▶ DATA UNDER STUDY

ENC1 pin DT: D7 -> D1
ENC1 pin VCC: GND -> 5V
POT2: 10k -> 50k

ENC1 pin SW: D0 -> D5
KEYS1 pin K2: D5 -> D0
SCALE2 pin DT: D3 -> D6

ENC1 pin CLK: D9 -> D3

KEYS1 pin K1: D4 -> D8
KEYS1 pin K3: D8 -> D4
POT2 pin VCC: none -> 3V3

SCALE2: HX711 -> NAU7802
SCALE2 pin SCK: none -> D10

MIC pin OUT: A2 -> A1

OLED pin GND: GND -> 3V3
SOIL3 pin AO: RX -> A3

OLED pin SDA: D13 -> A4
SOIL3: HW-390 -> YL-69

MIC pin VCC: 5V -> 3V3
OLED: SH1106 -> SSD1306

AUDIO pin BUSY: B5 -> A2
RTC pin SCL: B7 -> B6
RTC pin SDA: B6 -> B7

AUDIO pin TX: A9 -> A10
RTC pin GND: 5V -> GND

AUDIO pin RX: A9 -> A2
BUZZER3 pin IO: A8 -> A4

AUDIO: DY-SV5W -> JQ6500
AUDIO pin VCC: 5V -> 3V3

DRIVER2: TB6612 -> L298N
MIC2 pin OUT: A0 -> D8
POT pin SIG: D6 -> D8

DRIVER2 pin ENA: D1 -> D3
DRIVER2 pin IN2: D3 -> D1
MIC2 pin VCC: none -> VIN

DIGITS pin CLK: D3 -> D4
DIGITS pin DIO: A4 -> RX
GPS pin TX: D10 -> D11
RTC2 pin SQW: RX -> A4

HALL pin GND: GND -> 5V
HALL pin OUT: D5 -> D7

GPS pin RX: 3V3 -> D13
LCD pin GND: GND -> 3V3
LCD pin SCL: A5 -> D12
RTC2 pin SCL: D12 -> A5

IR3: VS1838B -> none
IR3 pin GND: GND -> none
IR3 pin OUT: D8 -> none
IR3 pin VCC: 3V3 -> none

▶ TASK DESCRIPTION
Retype exactly the lines from the one containing "DRIVER2 pin IN2: D3 -> D1" through the end of the data. Add nothing.

▶ EXERCISE SOLUTION
DRIVER2 pin IN2: D3 -> D1
MIC2 pin VCC: none -> VIN

DIGITS pin CLK: D3 -> D4
DIGITS pin DIO: A4 -> RX
GPS pin TX: D10 -> D11
RTC2 pin SQW: RX -> A4

HALL pin GND: GND -> 5V
HALL pin OUT: D5 -> D7

GPS pin RX: 3V3 -> D13
LCD pin GND: GND -> 3V3
LCD pin SCL: A5 -> D12
RTC2 pin SCL: D12 -> A5

IR3: VS1838B -> none
IR3 pin GND: GND -> none
IR3 pin OUT: D8 -> none
IR3 pin VCC: 3V3 -> none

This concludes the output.